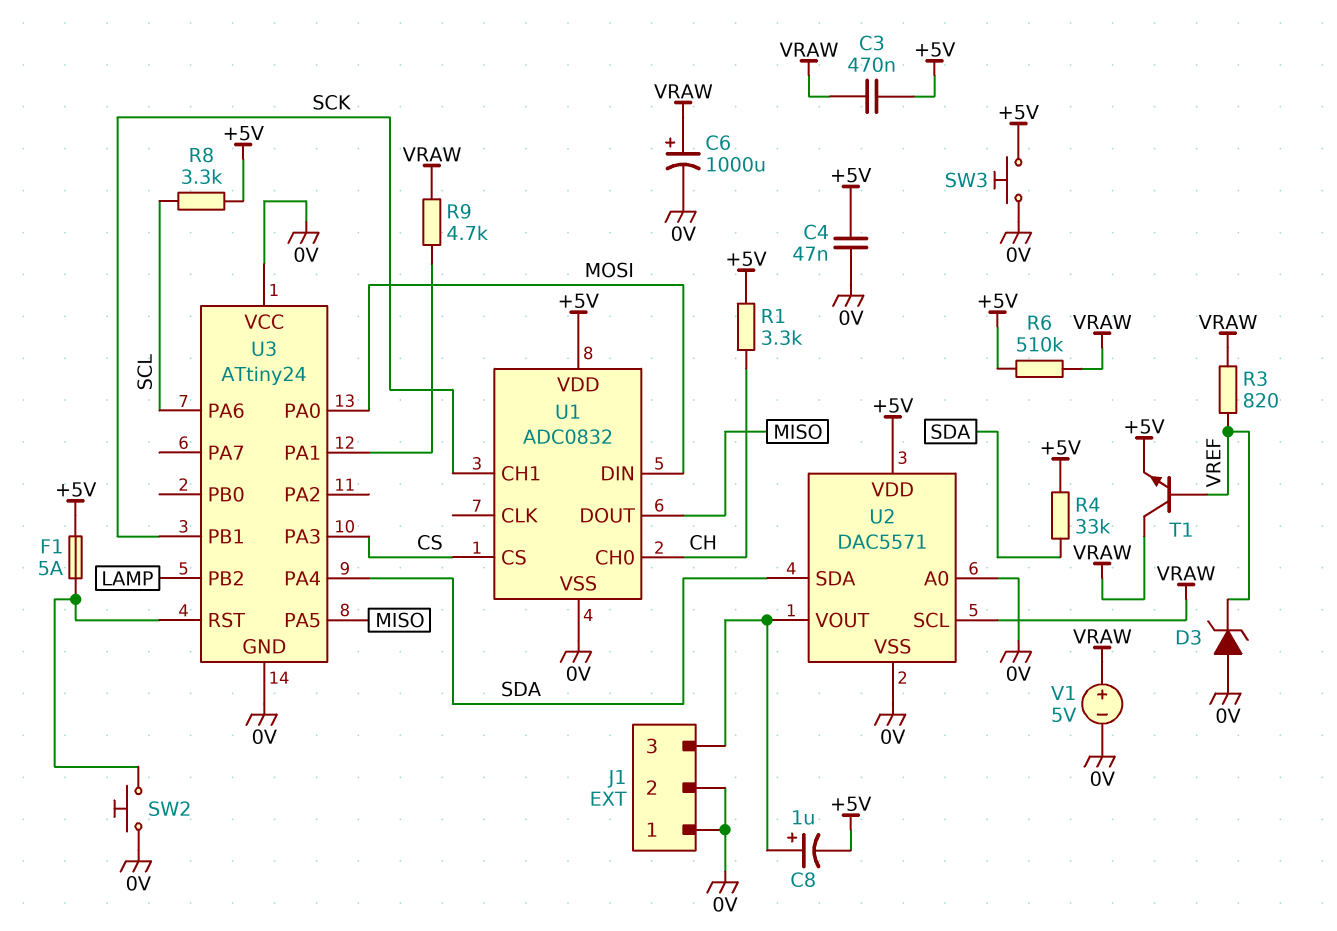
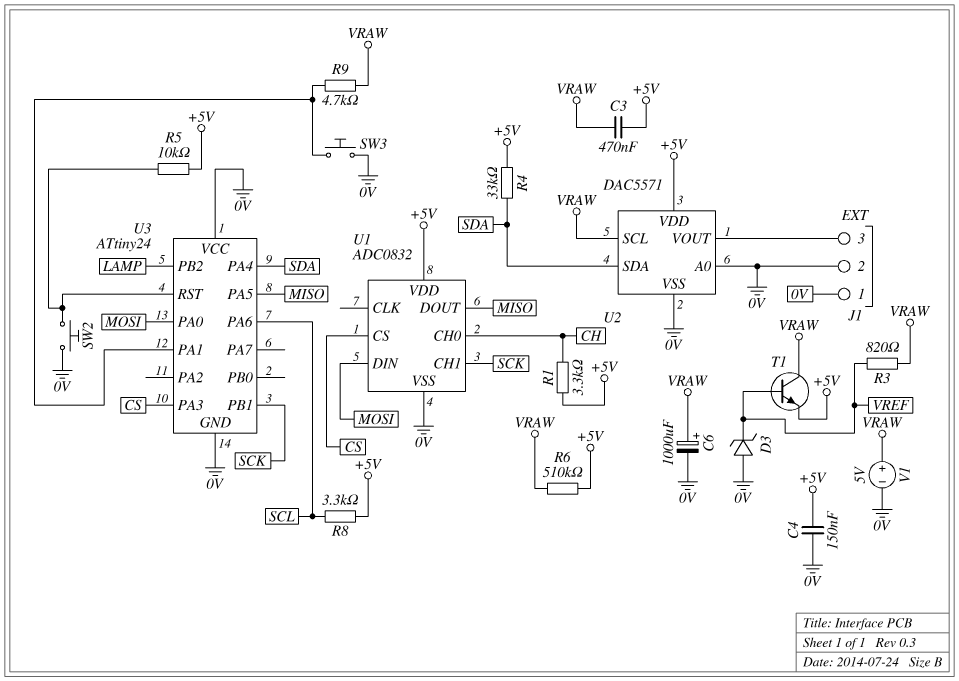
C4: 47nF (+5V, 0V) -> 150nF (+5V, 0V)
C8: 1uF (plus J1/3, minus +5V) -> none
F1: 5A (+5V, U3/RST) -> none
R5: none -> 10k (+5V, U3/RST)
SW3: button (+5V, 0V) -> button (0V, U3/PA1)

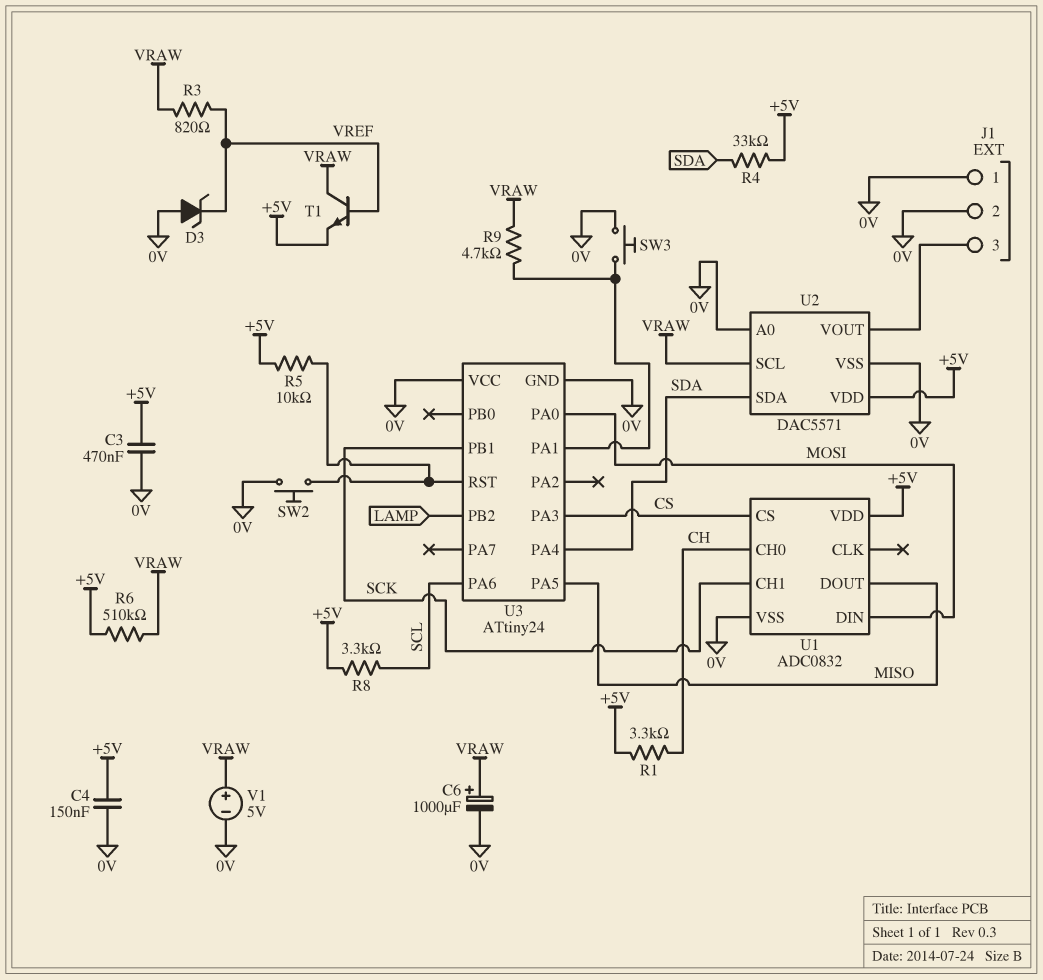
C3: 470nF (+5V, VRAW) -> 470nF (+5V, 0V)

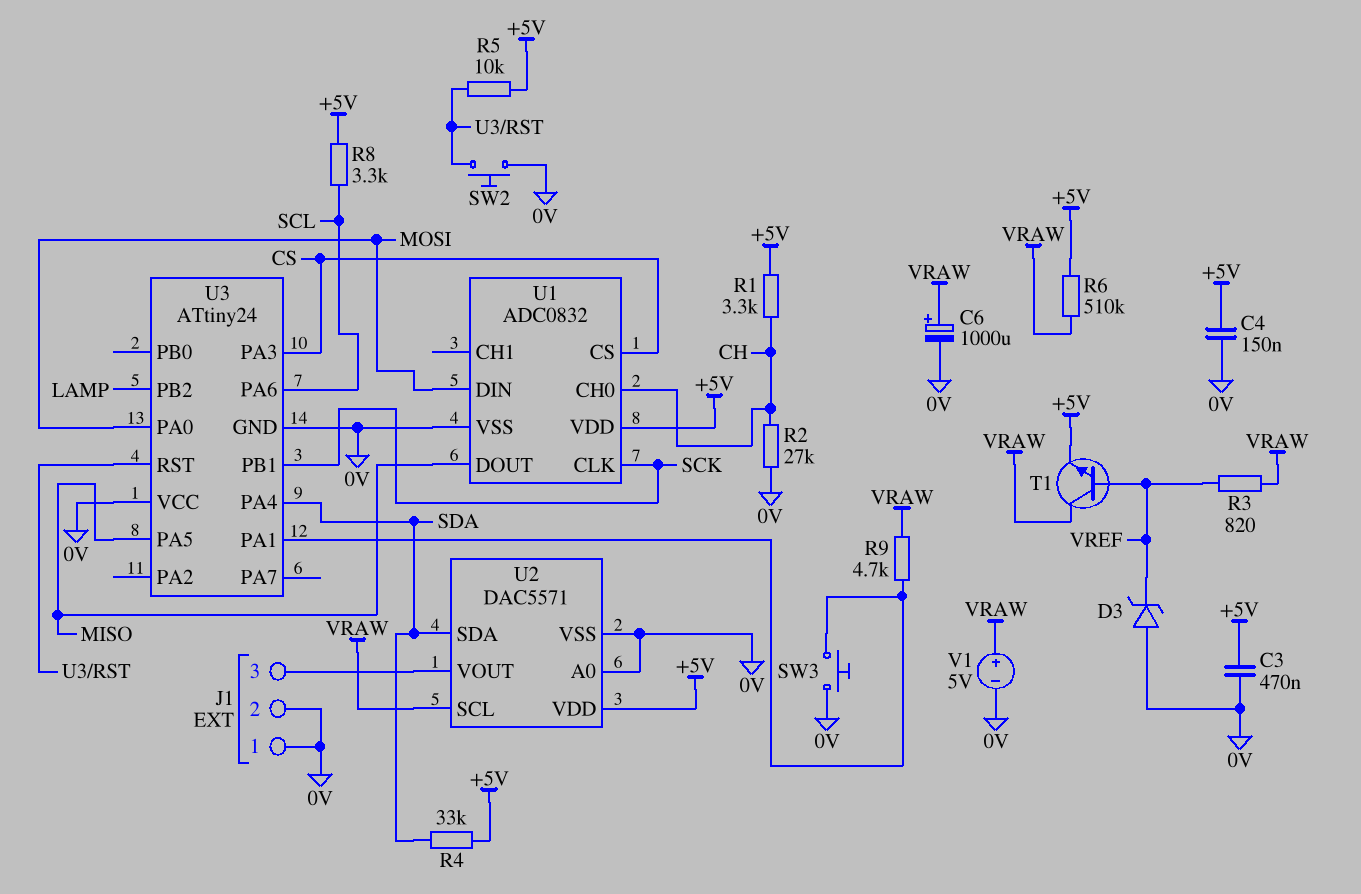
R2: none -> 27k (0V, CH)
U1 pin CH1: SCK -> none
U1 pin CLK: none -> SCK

----------

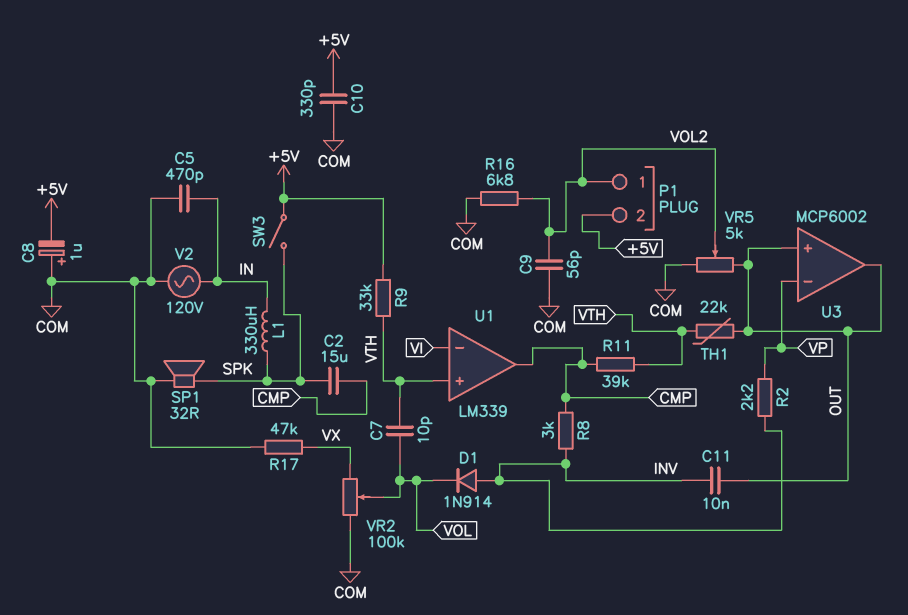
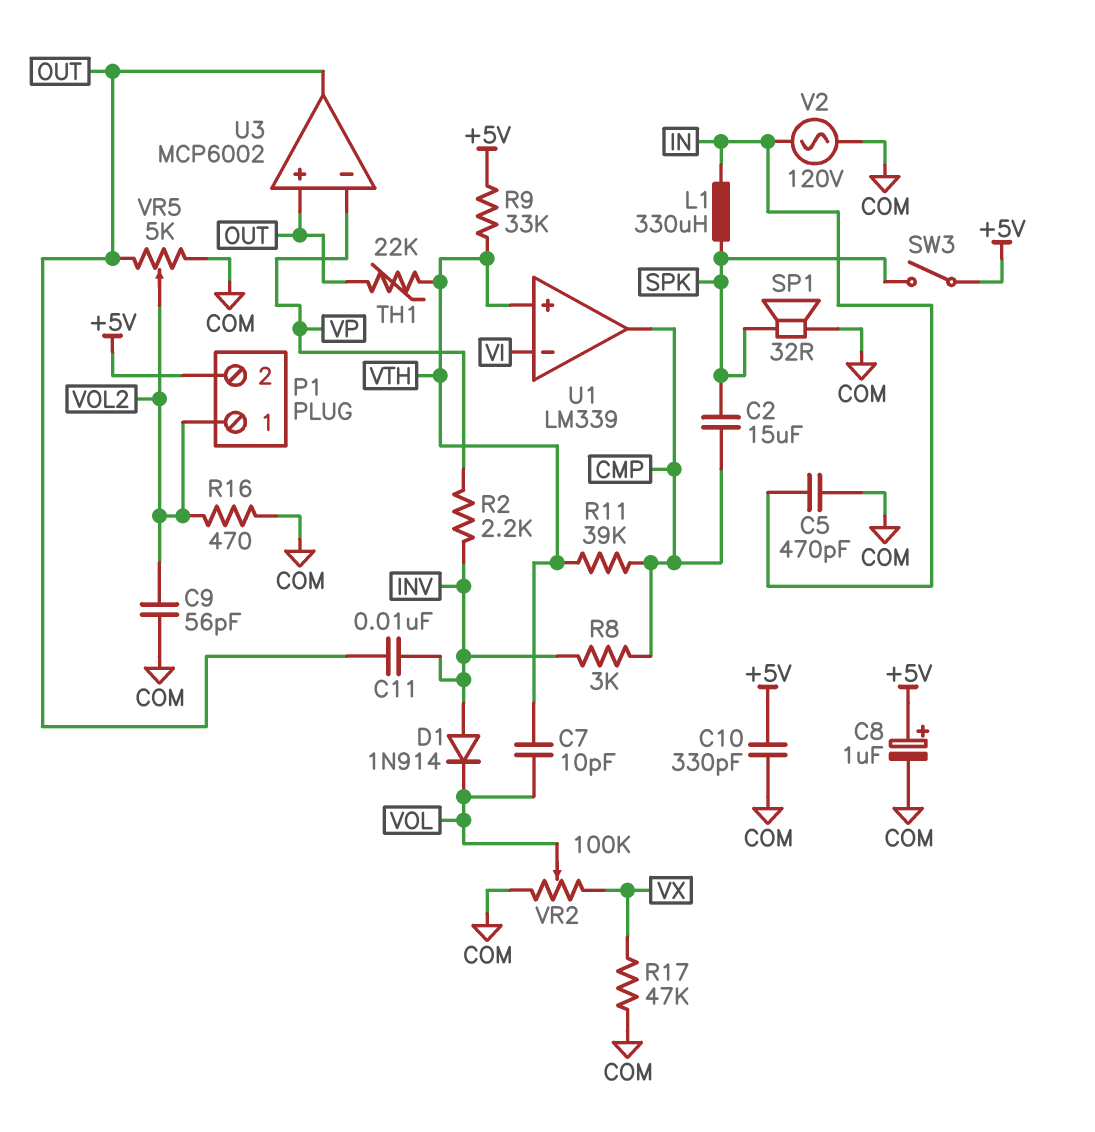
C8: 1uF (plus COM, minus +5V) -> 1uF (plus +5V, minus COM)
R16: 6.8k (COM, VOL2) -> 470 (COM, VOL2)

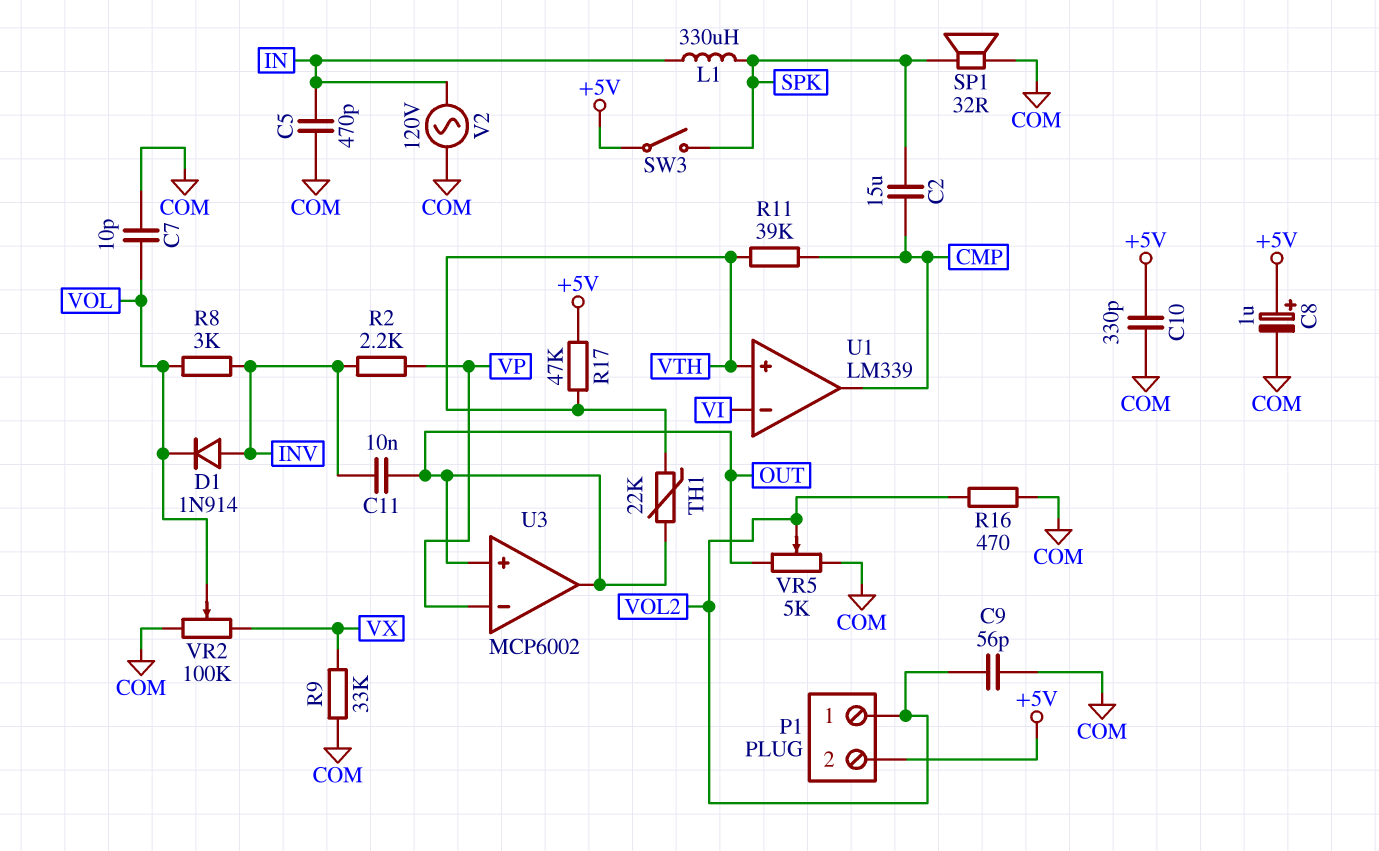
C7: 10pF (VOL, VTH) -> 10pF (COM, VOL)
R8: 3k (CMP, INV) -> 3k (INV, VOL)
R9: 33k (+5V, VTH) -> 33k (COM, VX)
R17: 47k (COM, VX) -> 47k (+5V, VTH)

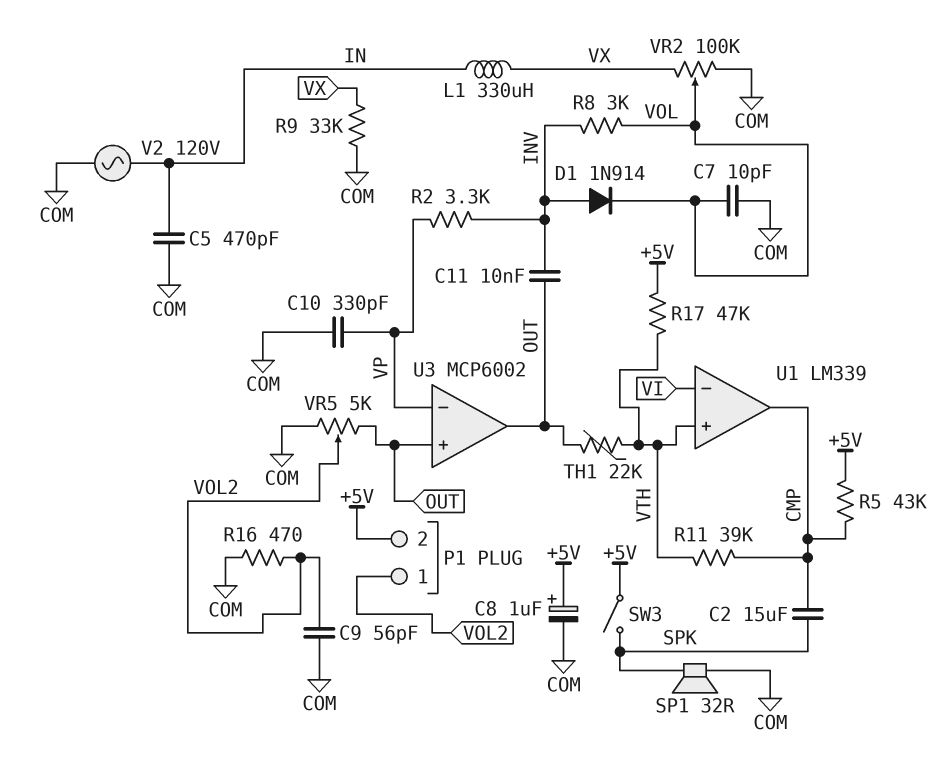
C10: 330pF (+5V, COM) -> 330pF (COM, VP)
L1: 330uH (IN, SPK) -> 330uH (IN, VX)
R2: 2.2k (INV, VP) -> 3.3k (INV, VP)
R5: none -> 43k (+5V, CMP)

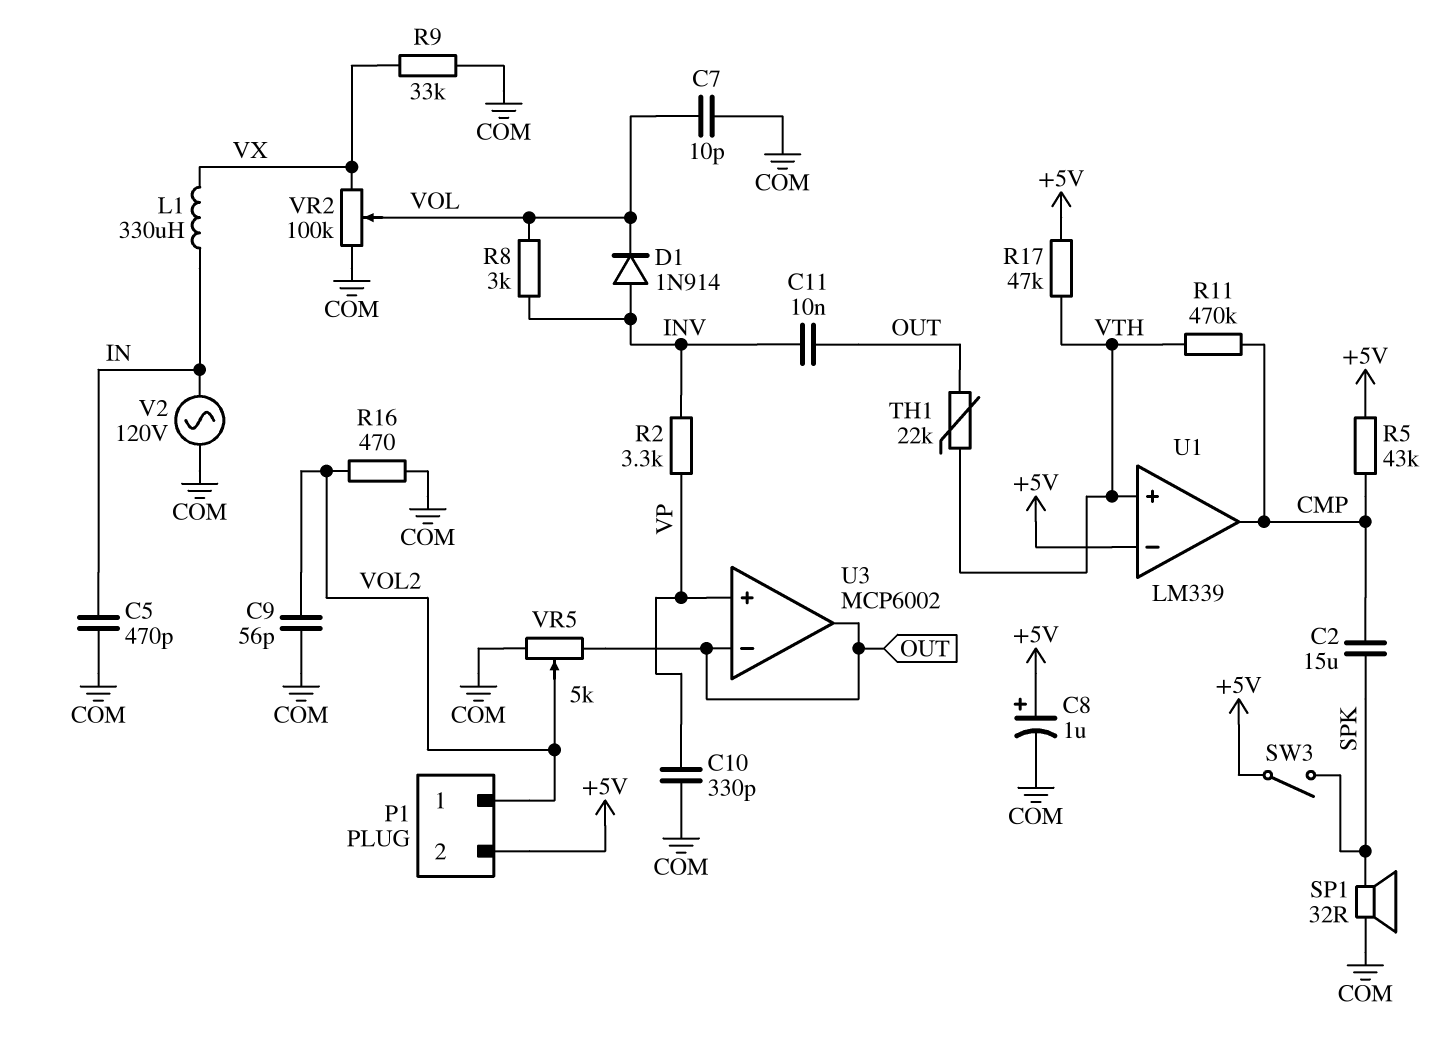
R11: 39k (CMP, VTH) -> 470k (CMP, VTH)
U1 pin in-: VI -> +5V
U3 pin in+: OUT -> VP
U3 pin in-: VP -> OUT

----------

WHAT THE TASK ASKS:
Please transcribe exactly the lines above from the line that has "R2: none -> 27k (0V, CH)" up to and including the line that has "U1 pin CLK: none -> SCK"; no other line belongs in the answer.

ANSWER SPACE:
R2: none -> 27k (0V, CH)
U1 pin CH1: SCK -> none
U1 pin CLK: none -> SCK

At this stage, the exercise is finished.